EXERCISE INSTRUCTIONS: In the listing below, the lines starting with the line with "in_first: [590, 236]" and going on through the line with "in_second: [617, 197]" are to be reproduced exactly, and only those.

EXTRACTED RECORDS:
»»
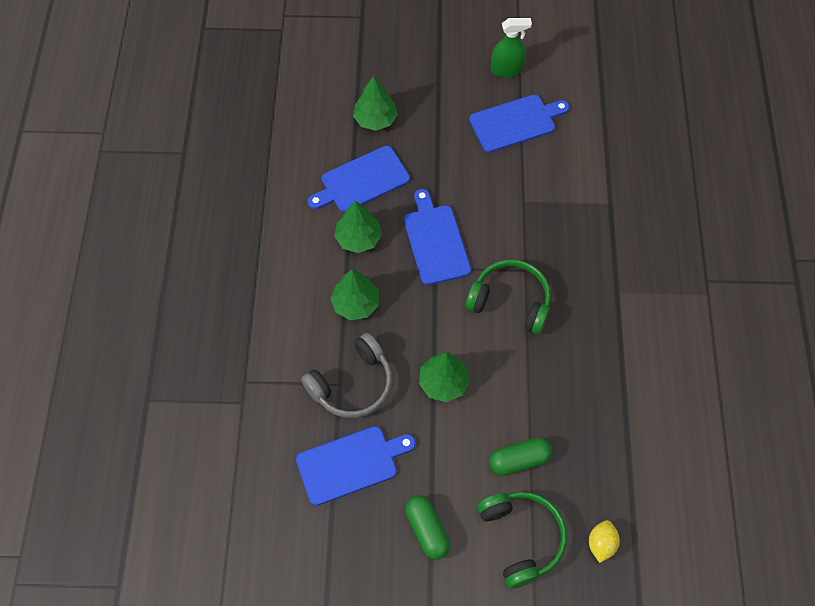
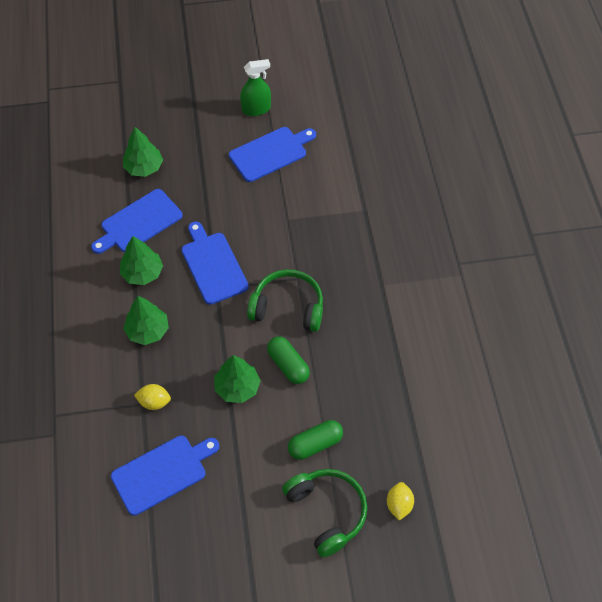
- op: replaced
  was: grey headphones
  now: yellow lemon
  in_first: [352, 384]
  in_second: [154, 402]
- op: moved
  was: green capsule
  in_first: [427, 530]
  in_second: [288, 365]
««
»»
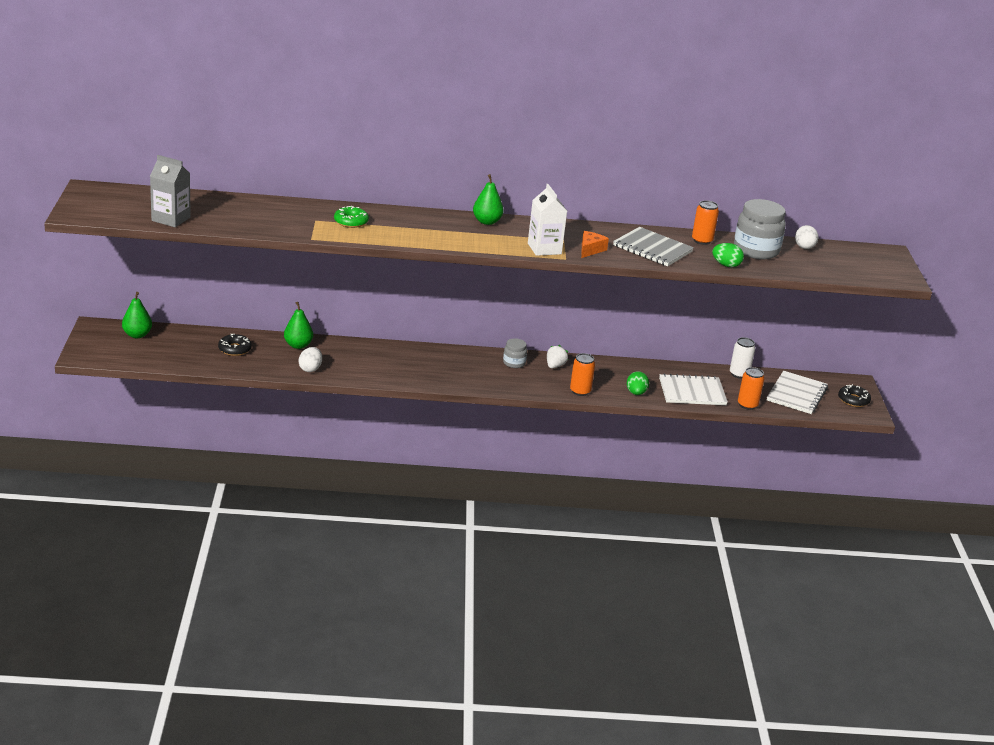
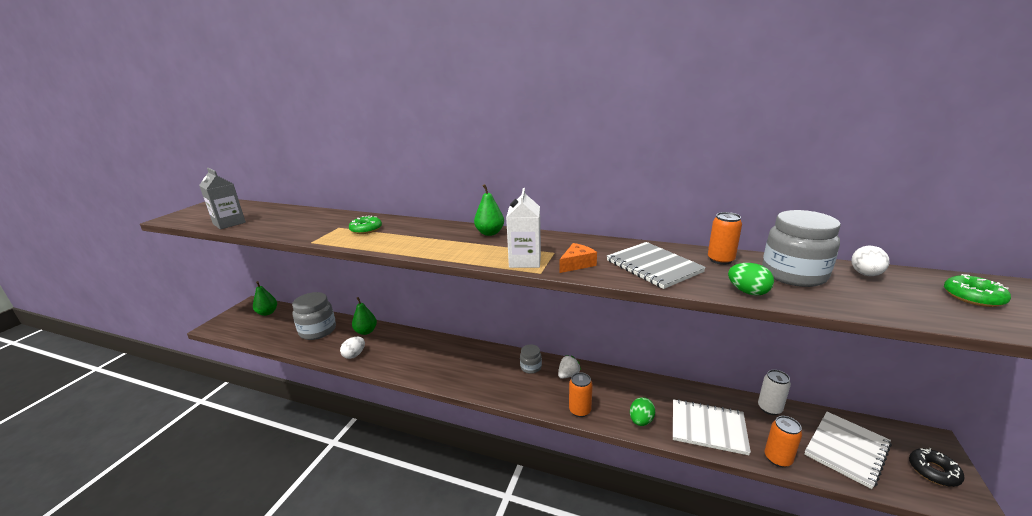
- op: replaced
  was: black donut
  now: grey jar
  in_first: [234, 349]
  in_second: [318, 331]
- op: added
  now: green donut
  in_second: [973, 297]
««
»»
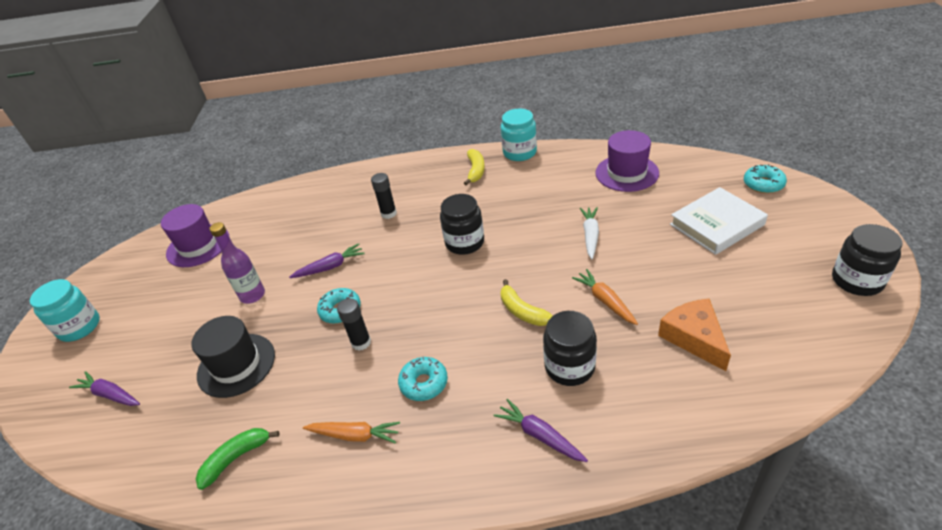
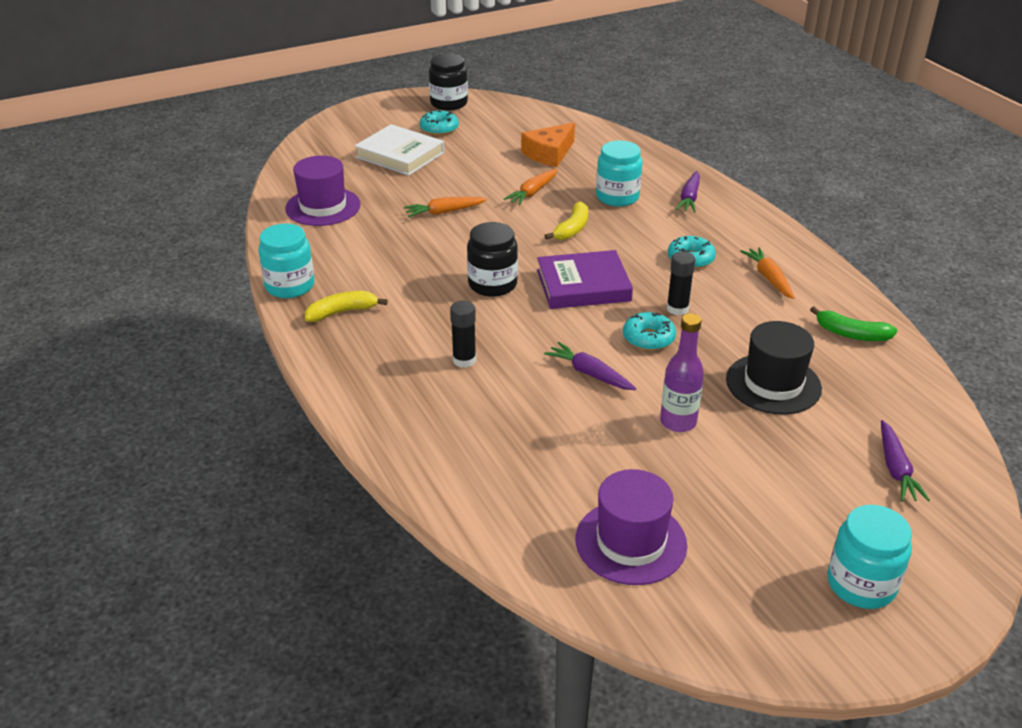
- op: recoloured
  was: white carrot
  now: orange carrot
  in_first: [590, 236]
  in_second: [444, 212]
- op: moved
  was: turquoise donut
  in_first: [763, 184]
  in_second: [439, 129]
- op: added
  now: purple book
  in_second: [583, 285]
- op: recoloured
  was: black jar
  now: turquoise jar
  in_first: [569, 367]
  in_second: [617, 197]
««
EXPECTED OUTPUT:
  in_first: [590, 236]
  in_second: [444, 212]
- op: moved
  was: turquoise donut
  in_first: [763, 184]
  in_second: [439, 129]
- op: added
  now: purple book
  in_second: [583, 285]
- op: recoloured
  was: black jar
  now: turquoise jar
  in_first: [569, 367]
  in_second: [617, 197]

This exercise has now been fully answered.